* Work request: Look through the entries below and extract exactly the lines from the one containing "camera: 100 degrees left, 10 degrees down" through the one containing "(577, 264) = (396, 255): none", ends included.
*** Opening Records shown ***
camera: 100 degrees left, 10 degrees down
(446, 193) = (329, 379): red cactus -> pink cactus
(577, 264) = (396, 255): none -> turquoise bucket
*** Closing Records shown ***
*** Opening Records shown ***
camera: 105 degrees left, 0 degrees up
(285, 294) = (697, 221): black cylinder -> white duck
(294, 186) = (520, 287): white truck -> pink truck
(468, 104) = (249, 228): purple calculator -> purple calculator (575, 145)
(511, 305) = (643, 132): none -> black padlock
*** Closing Records shown ***
* Written response:
camera: 100 degrees left, 10 degrees down
(446, 193) = (329, 379): red cactus -> pink cactus
(577, 264) = (396, 255): none -> turquoise bucket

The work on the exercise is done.